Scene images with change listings
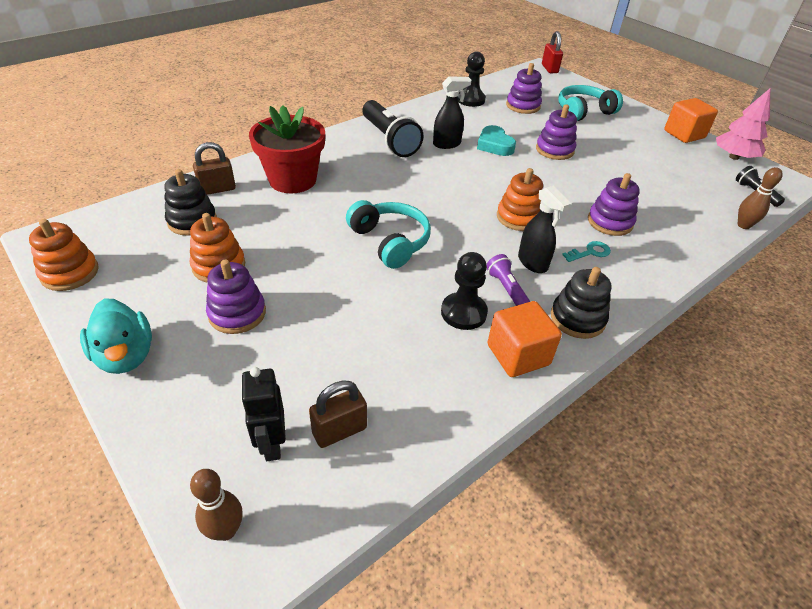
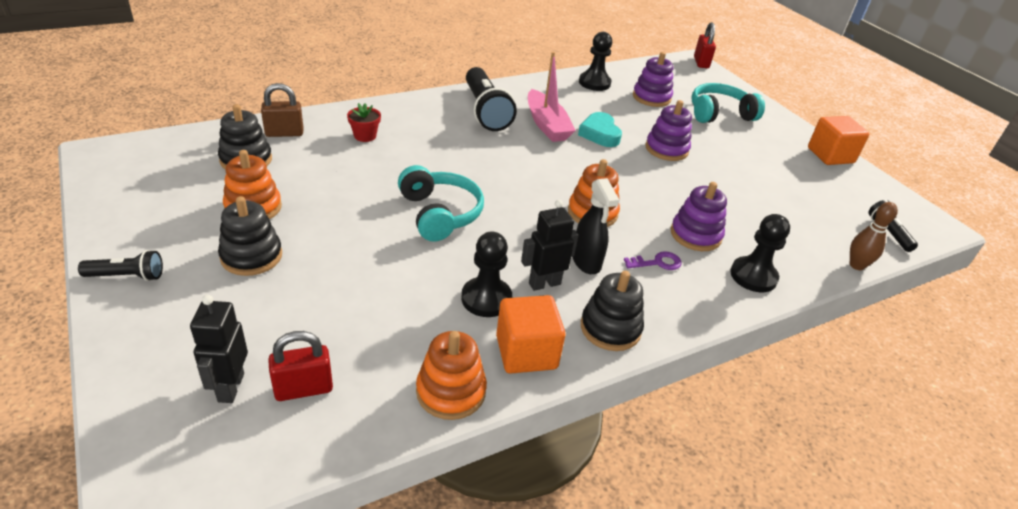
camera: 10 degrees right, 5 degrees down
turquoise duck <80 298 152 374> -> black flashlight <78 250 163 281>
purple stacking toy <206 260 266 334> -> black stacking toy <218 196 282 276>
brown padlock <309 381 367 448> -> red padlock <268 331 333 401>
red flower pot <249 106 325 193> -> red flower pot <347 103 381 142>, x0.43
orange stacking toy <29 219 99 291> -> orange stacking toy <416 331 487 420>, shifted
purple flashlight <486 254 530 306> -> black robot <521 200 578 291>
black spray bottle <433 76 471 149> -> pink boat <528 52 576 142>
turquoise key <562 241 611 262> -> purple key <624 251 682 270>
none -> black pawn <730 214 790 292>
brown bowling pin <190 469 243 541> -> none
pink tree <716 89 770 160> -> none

- Task goal
The required output is every line from the one with "black spray bottle" to the final line of the entries, repeated exactly and with nothing else.

- Solution for this task
black spray bottle <433 76 471 149> -> pink boat <528 52 576 142>
turquoise key <562 241 611 262> -> purple key <624 251 682 270>
none -> black pawn <730 214 790 292>
brown bowling pin <190 469 243 541> -> none
pink tree <716 89 770 160> -> none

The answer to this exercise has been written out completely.